> WHAT THIS TASK INVOLVES
Line count for "LAMP": tally the lines of the records below that contain it, and give only that number.

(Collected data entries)
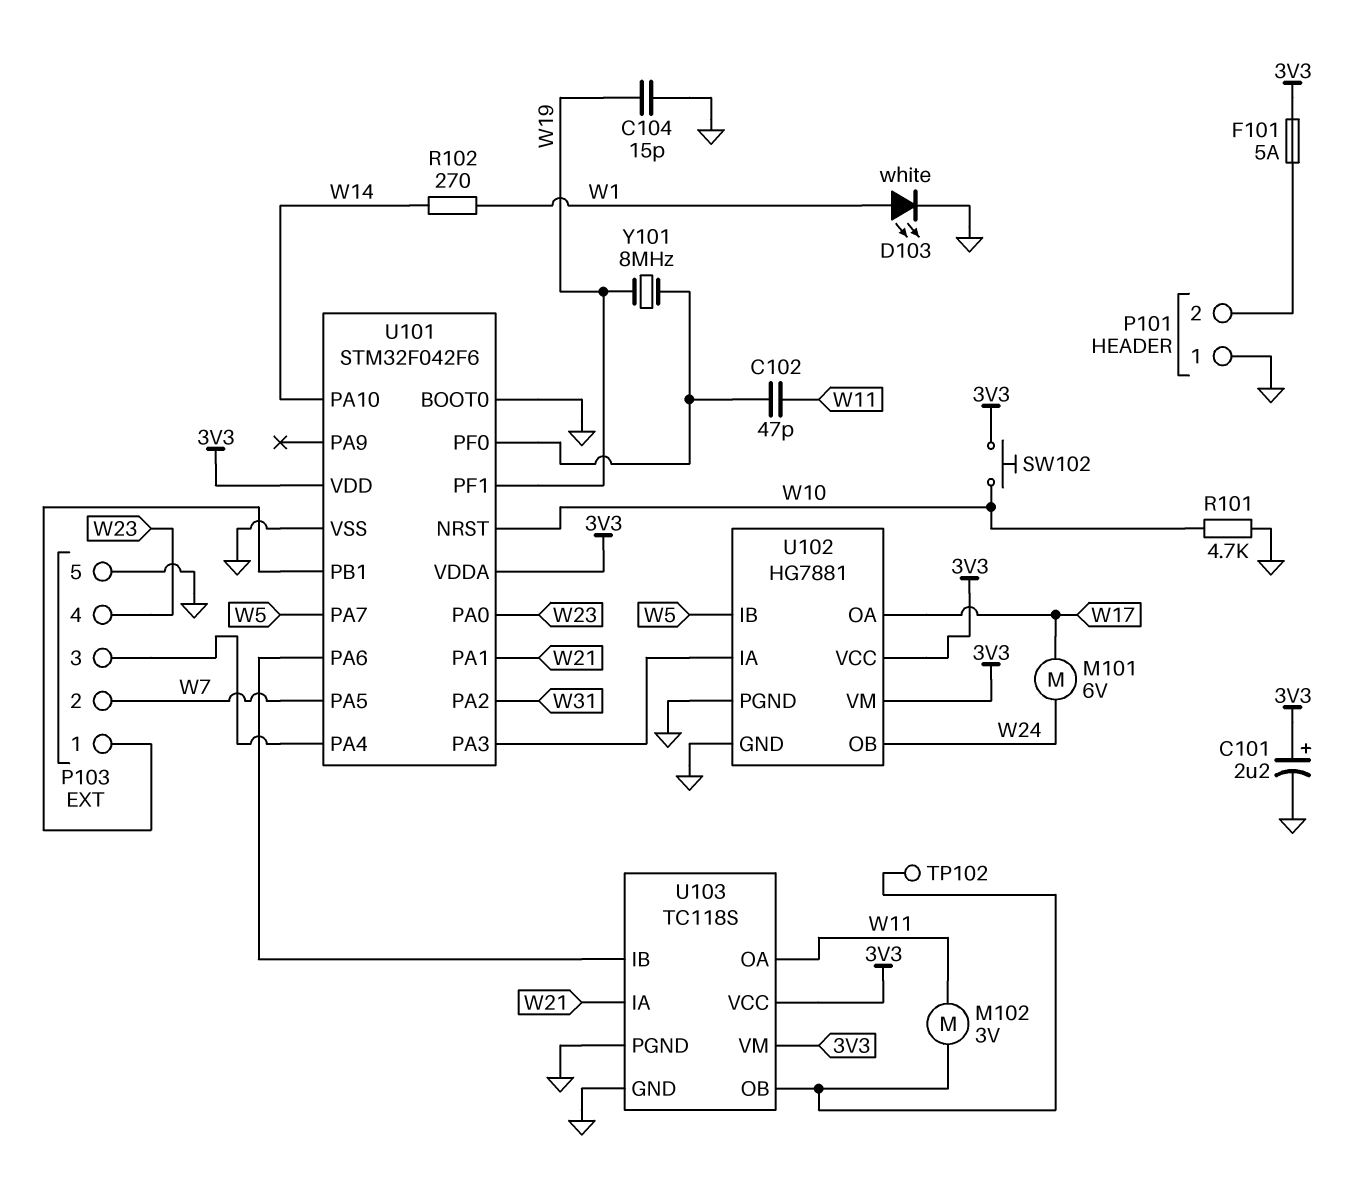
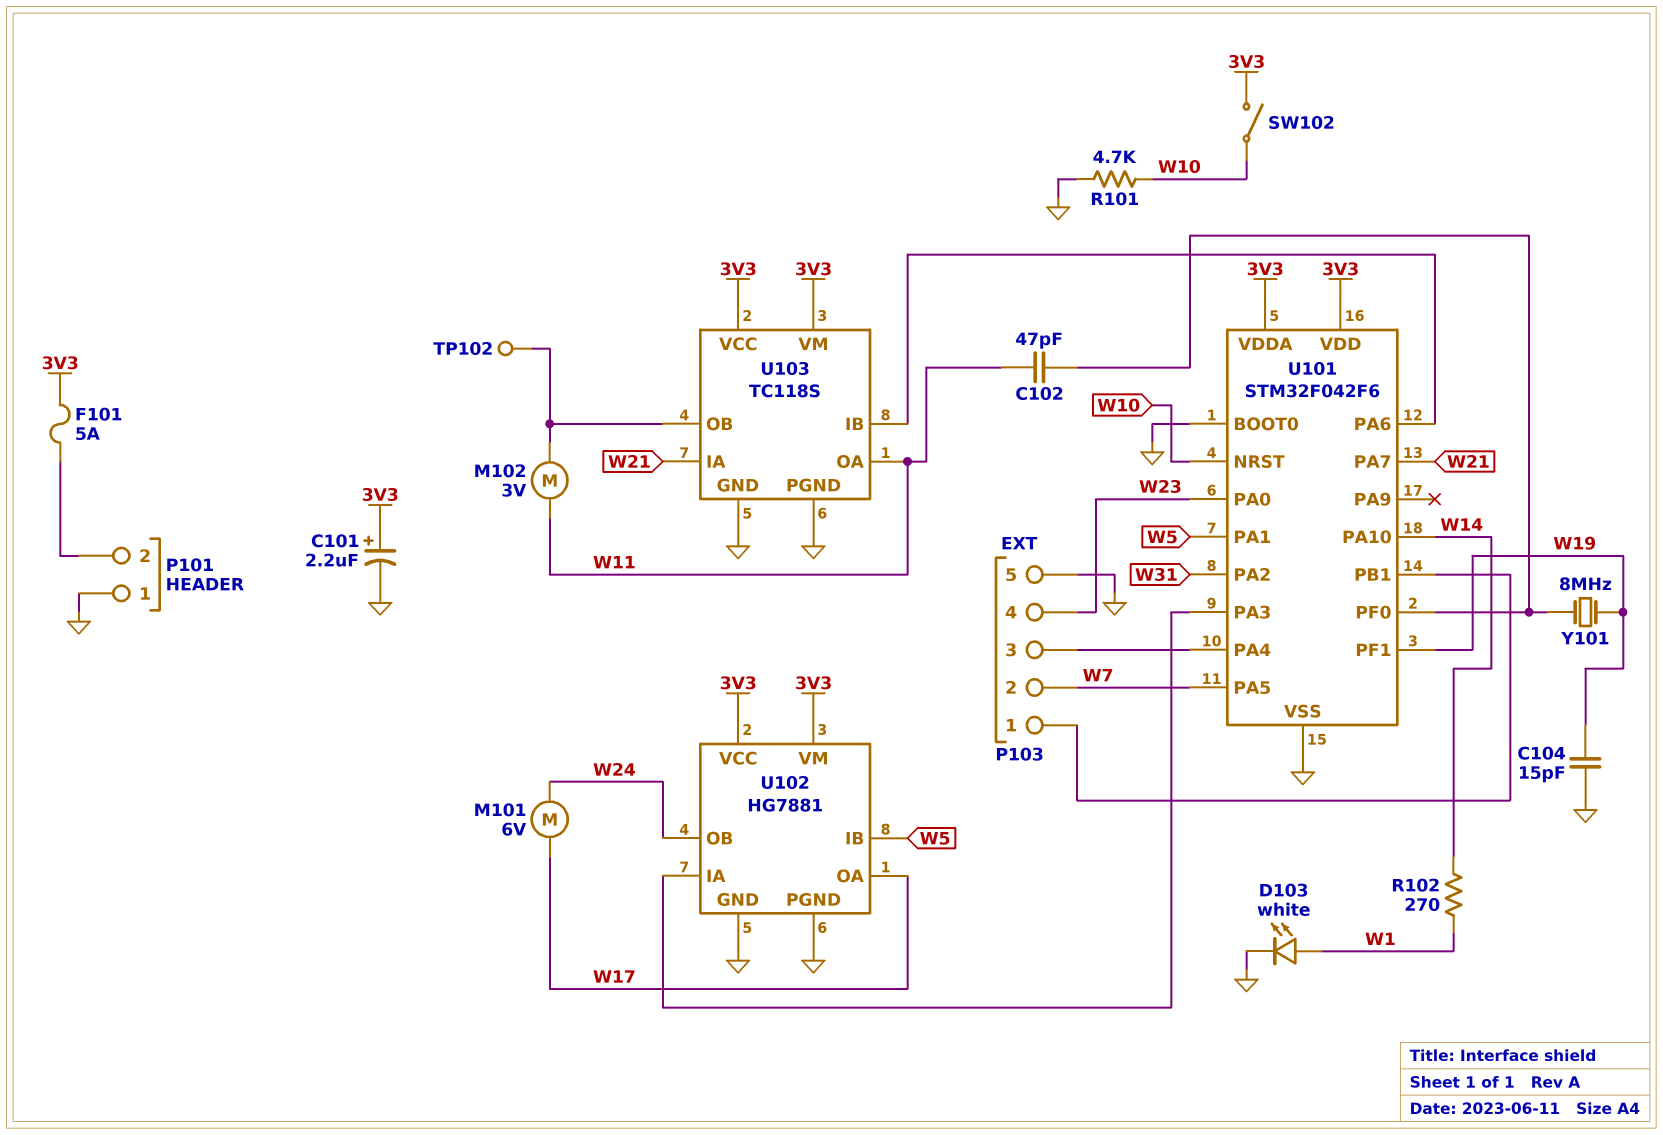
SW102: button (3V3, W10) -> switch (3V3, W10)
U101 pin PA1: W21 -> W5
U101 pin PA7: W5 -> W21

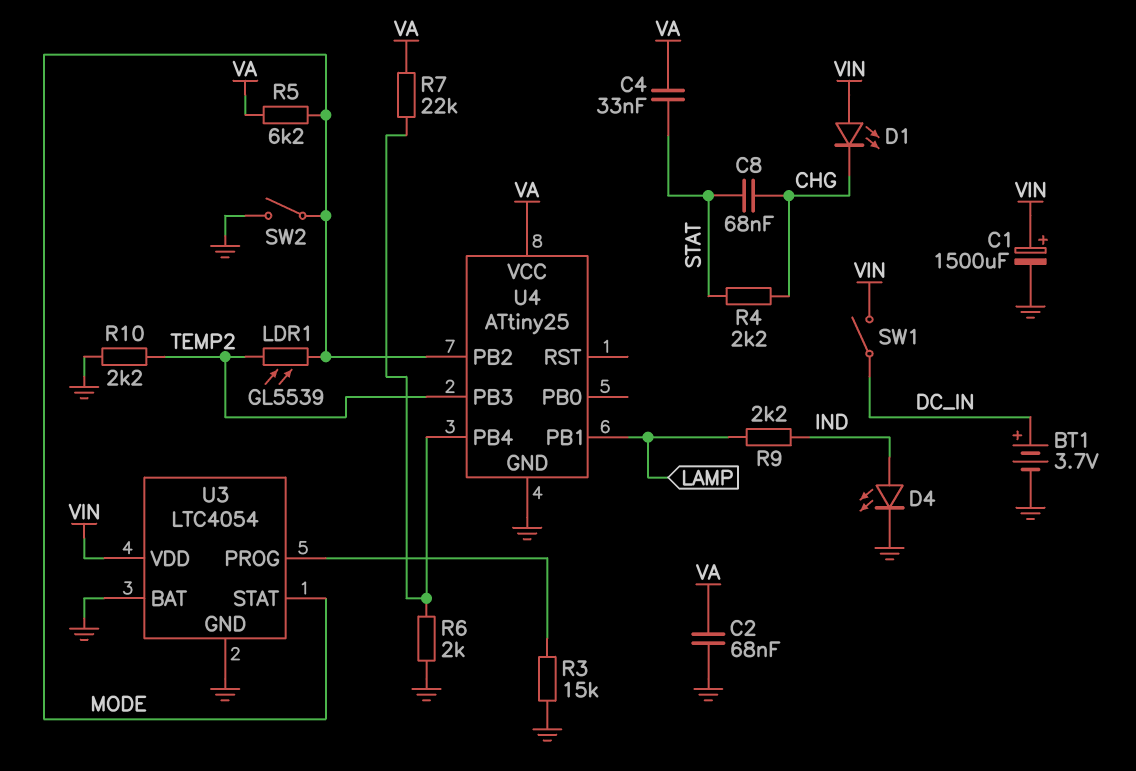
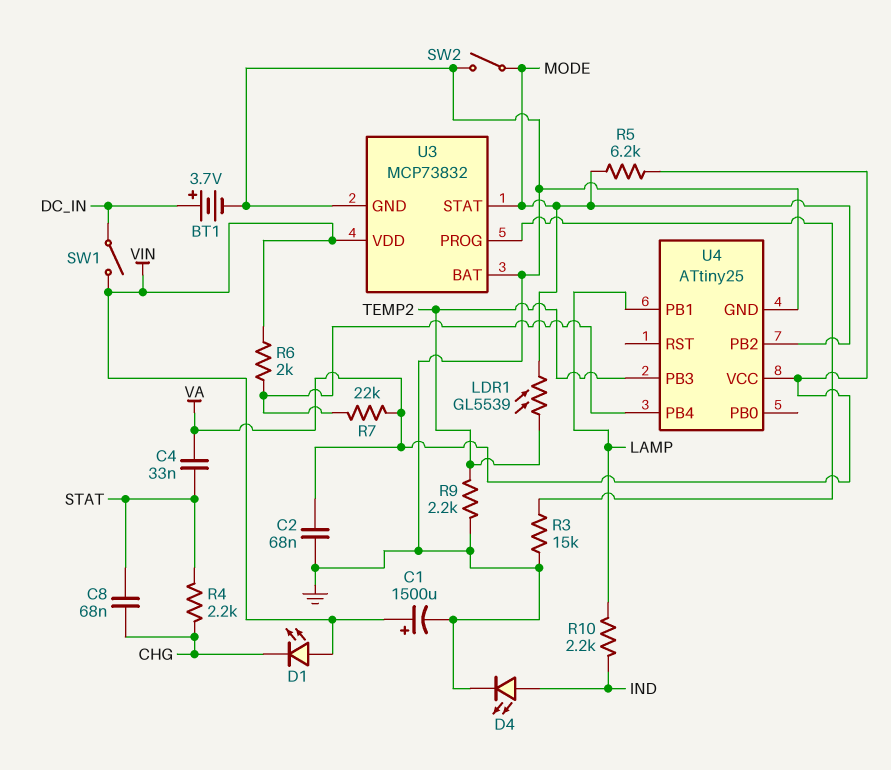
R6: 2k (GND, U4/PB4) -> 2k (U4/PB4, VIN)
R9: 2.2k (IND, LAMP) -> 2.2k (GND, TEMP2)
R10: 2.2k (GND, TEMP2) -> 2.2k (IND, LAMP)
U3: LTC4054 -> MCP73832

> YOUR RESPONSE
2